● **Exercise instructions**: What lines below mention the word "grey"? Copy each one.
———
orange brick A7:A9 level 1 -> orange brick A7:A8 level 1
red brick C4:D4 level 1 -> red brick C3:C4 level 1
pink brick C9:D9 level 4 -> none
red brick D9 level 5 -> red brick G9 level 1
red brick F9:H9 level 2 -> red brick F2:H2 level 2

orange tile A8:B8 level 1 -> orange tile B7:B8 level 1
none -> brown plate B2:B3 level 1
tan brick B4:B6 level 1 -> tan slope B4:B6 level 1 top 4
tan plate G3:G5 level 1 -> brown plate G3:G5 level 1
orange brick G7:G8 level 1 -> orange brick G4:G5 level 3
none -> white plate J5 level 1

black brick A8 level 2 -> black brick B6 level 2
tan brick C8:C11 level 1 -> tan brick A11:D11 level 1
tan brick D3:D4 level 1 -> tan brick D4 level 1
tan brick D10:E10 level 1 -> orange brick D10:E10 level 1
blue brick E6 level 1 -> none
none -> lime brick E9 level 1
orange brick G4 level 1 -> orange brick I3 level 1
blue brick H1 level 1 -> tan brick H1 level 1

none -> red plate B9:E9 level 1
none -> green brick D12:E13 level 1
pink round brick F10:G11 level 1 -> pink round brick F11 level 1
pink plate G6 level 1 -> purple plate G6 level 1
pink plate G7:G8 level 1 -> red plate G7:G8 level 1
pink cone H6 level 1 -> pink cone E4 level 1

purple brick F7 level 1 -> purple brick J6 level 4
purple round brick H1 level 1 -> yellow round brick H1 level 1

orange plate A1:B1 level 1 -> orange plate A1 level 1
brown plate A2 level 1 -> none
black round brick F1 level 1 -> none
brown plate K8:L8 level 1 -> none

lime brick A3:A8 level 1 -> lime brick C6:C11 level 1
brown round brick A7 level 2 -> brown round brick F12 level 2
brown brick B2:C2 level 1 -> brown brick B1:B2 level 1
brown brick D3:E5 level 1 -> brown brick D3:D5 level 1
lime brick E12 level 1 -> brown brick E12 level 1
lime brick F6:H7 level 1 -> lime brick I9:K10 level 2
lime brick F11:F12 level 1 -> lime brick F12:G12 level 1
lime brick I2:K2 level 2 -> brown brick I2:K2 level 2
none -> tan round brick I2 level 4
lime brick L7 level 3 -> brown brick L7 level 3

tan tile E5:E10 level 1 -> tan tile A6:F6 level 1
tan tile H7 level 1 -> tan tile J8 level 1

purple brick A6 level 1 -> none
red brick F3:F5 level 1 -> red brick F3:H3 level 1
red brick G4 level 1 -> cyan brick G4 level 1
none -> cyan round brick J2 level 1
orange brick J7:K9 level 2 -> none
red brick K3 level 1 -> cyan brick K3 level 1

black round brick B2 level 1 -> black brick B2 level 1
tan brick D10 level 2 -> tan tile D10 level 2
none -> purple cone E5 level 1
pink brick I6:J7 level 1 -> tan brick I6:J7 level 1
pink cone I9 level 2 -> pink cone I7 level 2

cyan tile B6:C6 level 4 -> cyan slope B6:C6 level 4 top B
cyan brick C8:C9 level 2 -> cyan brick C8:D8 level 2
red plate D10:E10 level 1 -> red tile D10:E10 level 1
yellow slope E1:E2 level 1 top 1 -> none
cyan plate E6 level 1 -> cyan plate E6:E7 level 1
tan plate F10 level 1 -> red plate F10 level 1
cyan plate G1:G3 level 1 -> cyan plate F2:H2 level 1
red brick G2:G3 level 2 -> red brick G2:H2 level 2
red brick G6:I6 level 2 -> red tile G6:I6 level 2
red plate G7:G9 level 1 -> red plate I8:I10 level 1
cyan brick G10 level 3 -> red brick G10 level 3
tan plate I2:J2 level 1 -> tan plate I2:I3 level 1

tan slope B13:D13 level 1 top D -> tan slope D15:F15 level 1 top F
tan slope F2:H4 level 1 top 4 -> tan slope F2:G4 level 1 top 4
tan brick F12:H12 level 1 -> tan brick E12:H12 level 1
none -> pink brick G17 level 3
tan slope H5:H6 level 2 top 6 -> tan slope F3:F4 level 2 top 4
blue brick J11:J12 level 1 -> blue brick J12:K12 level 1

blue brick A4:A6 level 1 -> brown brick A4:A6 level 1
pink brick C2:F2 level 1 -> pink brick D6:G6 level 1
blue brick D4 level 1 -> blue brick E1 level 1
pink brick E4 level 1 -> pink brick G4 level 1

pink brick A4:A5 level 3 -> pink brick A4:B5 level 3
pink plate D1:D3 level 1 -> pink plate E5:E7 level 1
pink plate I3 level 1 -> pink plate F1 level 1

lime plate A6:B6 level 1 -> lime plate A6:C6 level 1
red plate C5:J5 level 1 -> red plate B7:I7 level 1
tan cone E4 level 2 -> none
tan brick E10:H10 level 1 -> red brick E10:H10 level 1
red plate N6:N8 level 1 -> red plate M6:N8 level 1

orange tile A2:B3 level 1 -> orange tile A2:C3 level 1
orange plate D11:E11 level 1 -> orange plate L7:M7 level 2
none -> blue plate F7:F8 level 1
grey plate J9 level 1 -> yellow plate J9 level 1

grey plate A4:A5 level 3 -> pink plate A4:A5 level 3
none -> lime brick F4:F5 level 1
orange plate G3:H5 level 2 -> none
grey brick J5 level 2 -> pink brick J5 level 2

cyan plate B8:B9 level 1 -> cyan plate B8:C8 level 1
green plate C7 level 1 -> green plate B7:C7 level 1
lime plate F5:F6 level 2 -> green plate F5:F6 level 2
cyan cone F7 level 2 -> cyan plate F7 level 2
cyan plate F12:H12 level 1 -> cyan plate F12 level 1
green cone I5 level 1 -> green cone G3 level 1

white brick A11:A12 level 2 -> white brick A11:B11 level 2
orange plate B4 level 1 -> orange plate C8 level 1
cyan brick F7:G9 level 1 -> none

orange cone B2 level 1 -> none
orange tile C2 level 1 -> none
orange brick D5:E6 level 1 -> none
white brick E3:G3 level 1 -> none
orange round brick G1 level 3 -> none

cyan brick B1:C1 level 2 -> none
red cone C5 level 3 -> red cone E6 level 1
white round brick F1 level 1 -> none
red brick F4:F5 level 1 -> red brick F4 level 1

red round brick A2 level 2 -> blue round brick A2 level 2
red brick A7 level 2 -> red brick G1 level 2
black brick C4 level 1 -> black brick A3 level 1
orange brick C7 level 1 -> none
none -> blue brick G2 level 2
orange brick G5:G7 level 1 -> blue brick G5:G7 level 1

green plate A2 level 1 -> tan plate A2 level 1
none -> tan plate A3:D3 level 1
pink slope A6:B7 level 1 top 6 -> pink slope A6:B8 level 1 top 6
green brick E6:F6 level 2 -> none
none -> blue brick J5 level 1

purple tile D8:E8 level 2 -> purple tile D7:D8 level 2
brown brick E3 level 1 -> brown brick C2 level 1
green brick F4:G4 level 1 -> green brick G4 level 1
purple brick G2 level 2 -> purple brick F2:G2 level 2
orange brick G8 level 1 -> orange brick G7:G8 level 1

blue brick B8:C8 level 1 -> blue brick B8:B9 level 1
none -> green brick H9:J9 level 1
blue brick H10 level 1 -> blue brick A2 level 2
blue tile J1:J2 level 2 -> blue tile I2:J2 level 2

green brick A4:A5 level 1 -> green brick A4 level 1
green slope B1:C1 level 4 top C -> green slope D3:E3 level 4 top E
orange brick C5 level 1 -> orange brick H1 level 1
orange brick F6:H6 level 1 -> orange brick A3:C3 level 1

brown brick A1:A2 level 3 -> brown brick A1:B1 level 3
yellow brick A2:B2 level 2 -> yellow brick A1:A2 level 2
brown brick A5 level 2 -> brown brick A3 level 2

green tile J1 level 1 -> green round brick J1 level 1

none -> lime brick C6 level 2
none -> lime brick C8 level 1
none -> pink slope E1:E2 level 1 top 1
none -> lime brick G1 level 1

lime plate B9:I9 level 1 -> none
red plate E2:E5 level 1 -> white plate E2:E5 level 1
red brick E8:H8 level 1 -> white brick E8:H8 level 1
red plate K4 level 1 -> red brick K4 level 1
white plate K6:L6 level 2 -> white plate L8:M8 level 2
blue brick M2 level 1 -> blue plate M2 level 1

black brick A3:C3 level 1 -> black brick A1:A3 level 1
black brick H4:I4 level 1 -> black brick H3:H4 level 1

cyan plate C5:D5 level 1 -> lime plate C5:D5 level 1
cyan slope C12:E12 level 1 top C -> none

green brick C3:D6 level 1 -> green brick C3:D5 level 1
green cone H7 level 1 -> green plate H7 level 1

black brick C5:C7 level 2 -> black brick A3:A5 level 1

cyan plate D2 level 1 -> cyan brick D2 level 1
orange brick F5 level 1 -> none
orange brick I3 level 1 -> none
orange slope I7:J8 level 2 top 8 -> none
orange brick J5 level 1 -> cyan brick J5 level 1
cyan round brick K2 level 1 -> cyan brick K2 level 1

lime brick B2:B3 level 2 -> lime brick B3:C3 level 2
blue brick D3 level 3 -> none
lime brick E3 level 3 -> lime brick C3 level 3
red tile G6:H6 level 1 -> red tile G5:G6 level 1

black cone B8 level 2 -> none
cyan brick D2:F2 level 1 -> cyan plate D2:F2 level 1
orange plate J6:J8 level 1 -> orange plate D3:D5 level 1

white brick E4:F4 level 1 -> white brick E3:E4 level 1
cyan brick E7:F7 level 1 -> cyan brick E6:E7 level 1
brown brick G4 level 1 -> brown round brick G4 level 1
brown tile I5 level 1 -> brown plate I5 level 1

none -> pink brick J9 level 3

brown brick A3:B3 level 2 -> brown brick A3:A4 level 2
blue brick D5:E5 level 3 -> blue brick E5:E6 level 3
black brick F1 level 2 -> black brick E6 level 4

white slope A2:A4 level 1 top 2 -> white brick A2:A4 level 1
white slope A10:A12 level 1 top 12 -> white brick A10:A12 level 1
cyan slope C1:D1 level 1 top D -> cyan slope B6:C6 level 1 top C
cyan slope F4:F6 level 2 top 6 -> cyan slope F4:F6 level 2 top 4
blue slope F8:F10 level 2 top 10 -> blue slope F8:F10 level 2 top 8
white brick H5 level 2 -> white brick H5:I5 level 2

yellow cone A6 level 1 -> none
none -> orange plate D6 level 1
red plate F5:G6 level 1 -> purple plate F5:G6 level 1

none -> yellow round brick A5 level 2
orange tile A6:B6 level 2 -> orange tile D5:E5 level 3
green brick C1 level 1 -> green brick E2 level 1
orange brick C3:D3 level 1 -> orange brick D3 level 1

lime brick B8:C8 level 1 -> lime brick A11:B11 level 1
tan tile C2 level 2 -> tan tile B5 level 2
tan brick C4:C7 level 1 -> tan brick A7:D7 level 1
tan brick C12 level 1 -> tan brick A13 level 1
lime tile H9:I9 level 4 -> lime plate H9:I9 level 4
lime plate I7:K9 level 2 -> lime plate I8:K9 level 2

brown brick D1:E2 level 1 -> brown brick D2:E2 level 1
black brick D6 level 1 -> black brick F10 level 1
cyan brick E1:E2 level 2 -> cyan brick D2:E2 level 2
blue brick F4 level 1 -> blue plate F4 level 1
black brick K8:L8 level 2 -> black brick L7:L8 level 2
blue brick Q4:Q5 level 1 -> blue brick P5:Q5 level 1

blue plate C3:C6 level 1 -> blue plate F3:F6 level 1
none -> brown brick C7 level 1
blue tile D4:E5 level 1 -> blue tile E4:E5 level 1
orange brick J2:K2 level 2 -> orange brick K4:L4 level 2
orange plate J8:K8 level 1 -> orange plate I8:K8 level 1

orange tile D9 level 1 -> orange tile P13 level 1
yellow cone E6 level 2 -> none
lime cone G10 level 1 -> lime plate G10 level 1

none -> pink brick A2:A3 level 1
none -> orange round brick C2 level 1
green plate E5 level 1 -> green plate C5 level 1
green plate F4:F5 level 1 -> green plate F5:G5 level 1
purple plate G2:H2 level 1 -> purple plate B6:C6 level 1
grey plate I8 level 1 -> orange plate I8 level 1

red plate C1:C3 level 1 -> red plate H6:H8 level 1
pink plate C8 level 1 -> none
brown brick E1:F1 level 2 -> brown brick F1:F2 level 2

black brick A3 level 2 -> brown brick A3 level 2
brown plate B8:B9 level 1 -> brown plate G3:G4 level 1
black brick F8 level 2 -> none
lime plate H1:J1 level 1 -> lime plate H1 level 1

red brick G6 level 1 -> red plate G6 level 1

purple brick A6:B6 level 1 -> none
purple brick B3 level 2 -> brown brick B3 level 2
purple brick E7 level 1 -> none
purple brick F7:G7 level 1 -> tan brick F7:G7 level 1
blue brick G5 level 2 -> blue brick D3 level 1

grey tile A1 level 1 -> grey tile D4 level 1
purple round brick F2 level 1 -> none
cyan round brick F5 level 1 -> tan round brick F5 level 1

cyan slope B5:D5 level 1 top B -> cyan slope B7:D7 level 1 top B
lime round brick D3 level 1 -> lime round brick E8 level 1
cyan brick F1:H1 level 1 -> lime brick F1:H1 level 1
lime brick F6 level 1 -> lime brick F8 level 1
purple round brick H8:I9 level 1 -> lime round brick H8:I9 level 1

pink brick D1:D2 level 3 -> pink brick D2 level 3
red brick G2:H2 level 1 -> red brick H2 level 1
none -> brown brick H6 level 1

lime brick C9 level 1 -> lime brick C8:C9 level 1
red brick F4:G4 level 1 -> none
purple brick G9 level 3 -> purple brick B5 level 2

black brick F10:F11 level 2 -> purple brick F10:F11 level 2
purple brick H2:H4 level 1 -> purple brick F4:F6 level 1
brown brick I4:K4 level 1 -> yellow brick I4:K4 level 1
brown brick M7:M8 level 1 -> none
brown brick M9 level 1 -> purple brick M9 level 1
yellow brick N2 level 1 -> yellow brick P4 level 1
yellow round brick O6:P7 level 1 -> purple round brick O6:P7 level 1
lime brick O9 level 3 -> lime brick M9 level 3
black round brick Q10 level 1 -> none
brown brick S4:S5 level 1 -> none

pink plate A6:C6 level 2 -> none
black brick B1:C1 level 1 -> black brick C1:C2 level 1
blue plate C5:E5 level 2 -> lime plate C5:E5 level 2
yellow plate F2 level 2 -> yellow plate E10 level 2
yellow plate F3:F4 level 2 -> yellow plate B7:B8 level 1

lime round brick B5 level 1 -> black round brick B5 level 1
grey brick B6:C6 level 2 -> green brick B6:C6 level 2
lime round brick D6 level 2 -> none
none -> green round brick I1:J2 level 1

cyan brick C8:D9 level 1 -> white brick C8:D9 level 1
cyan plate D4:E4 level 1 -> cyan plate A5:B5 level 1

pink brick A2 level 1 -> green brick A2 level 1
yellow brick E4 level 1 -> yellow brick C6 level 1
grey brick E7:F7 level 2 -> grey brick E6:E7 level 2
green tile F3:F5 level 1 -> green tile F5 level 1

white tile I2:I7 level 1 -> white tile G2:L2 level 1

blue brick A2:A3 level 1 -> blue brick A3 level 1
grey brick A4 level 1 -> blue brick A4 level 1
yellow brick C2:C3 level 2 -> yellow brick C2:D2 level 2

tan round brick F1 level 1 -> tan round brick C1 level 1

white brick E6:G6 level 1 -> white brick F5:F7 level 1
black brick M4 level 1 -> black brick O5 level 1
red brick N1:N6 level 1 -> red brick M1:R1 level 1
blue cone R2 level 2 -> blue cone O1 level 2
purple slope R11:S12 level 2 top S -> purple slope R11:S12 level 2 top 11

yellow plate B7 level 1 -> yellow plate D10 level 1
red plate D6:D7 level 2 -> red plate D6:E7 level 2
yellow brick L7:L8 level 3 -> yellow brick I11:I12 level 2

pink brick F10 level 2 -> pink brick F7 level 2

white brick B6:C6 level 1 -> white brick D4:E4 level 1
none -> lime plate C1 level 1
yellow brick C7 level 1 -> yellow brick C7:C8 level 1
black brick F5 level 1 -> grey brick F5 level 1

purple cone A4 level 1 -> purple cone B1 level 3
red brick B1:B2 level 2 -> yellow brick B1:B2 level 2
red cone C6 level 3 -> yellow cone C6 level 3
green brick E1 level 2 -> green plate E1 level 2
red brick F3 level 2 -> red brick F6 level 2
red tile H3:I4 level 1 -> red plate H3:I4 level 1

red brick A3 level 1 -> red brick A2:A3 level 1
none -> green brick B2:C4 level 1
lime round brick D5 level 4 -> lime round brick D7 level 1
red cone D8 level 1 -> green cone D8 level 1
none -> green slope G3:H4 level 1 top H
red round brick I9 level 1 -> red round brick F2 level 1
———
● **Final answer**:
grey plate J9 level 1 -> yellow plate J9 level 1
grey plate A4:A5 level 3 -> pink plate A4:A5 level 3
grey brick J5 level 2 -> pink brick J5 level 2
grey plate I8 level 1 -> orange plate I8 level 1
grey tile A1 level 1 -> grey tile D4 level 1
grey brick B6:C6 level 2 -> green brick B6:C6 level 2
grey brick E7:F7 level 2 -> grey brick E6:E7 level 2
grey brick A4 level 1 -> blue brick A4 level 1
black brick F5 level 1 -> grey brick F5 level 1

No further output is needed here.